[Stored items from a collection]
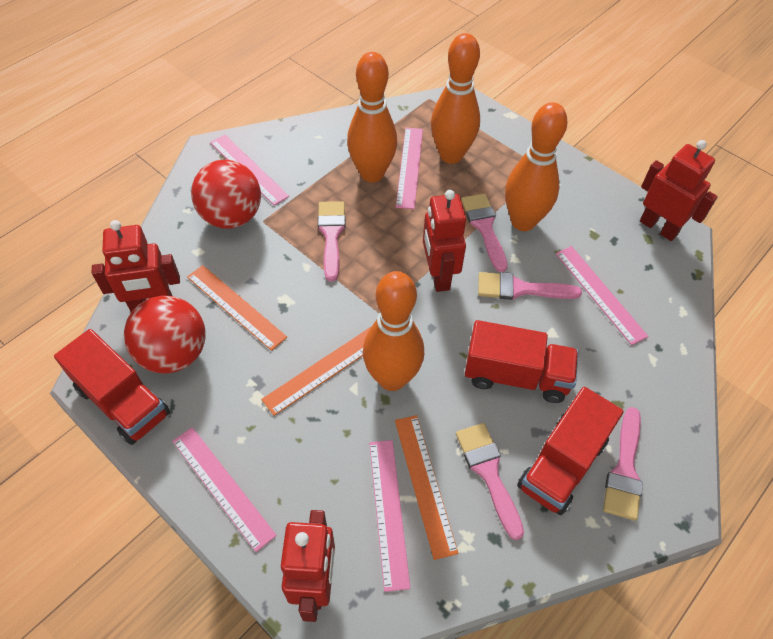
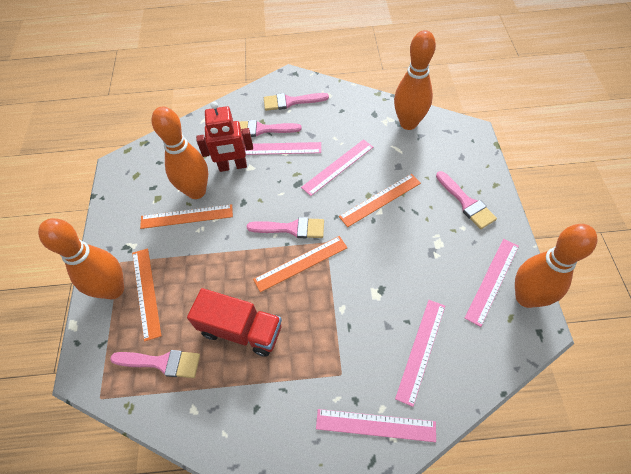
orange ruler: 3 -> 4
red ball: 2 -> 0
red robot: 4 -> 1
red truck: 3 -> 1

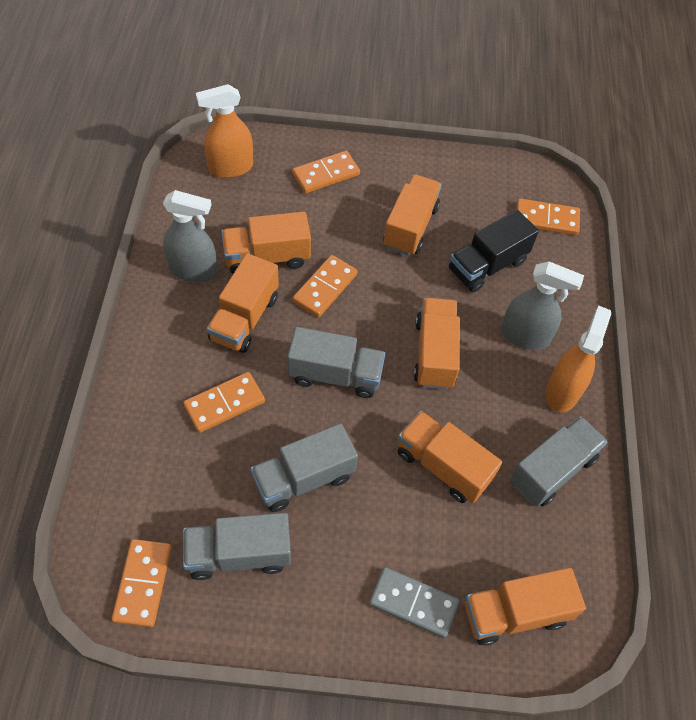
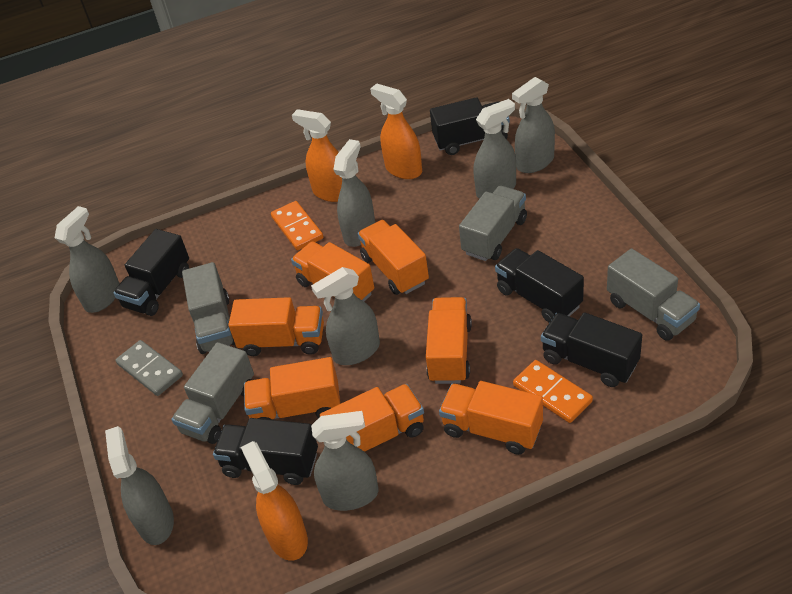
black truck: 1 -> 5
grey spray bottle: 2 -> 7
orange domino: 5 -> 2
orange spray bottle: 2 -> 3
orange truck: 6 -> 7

§ Prompt:
For each line of the data that has the word "orange", report that line.

§ Answer area:
orange ruler: 3 -> 4
orange domino: 5 -> 2
orange spray bottle: 2 -> 3
orange truck: 6 -> 7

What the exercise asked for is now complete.